- TASK BRIEF
How many lines in the rows below contain the string "major"? Tally them and reply with the number alone.
———
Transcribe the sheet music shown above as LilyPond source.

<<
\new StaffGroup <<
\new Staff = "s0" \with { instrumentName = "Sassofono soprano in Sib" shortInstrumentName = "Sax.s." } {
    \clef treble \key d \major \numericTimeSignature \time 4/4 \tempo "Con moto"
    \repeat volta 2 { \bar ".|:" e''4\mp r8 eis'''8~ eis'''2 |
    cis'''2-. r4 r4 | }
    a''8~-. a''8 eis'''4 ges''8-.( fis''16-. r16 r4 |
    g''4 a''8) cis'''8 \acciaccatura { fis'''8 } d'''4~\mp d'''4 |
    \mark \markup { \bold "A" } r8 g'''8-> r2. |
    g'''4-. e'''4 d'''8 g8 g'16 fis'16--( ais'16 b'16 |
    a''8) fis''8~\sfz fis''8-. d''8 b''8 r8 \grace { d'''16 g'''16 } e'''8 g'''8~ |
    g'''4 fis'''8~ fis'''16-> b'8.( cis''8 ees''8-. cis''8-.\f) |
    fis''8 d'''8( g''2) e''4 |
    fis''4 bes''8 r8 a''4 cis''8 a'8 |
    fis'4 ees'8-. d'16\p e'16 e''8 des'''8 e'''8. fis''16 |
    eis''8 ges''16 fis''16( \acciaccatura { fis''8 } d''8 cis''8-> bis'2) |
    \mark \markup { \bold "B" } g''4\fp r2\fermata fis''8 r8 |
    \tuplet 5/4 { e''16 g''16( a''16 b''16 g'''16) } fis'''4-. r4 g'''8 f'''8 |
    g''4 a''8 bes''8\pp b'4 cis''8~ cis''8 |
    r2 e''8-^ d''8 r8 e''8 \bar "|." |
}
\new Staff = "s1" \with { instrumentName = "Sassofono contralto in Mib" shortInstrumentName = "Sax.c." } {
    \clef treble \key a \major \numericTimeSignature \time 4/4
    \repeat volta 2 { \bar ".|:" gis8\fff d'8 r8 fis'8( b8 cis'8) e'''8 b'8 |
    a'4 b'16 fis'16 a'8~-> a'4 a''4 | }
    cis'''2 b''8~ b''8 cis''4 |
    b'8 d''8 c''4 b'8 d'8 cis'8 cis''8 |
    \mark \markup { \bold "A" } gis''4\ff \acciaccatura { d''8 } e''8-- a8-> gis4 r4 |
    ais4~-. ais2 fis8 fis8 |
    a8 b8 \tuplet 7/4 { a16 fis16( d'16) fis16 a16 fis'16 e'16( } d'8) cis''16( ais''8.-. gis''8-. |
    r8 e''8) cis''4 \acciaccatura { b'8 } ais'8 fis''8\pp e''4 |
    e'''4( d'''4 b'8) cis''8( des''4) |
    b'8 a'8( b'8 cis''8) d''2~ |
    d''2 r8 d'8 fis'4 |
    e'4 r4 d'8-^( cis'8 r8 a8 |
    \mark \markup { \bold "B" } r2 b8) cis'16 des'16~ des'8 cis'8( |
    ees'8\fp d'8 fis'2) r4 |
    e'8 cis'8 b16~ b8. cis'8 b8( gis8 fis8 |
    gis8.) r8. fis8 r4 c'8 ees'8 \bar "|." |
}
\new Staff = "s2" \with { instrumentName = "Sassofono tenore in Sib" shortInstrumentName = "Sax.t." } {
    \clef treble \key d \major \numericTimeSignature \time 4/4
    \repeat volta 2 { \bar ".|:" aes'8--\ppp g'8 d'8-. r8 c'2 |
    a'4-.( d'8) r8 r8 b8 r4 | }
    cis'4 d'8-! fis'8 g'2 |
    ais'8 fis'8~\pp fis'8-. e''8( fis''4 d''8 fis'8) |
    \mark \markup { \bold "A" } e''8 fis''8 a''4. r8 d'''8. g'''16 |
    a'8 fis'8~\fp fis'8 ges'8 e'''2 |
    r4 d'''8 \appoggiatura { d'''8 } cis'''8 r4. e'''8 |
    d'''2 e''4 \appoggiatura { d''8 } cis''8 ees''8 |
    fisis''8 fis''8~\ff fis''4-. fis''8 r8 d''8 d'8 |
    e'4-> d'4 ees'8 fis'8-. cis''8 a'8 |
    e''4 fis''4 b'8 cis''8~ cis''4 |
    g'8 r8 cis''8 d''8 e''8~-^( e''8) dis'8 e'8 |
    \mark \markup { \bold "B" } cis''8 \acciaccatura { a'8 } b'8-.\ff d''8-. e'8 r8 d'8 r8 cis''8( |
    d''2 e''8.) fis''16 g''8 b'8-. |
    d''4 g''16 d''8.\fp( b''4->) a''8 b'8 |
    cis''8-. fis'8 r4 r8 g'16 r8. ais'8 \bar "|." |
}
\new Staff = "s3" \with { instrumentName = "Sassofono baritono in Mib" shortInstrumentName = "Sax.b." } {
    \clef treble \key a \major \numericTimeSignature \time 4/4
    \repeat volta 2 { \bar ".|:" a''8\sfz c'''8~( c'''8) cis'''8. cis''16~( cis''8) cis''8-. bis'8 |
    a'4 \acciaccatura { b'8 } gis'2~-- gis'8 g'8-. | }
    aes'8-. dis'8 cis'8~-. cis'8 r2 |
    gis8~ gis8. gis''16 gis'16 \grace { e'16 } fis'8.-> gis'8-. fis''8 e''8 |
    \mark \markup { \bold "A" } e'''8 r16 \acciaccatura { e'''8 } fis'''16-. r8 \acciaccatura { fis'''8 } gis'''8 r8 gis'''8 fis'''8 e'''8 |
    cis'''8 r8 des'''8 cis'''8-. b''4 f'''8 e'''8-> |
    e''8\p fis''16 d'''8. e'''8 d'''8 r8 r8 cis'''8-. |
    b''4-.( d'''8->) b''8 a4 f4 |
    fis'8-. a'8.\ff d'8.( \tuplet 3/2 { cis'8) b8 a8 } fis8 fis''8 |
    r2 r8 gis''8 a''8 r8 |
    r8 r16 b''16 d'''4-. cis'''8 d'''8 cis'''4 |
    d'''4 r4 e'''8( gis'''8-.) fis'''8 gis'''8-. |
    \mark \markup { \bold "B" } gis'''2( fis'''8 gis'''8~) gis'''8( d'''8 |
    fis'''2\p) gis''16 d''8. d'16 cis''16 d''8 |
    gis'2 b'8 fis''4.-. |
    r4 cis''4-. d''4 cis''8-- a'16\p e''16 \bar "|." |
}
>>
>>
———
- THE RESPONSE
4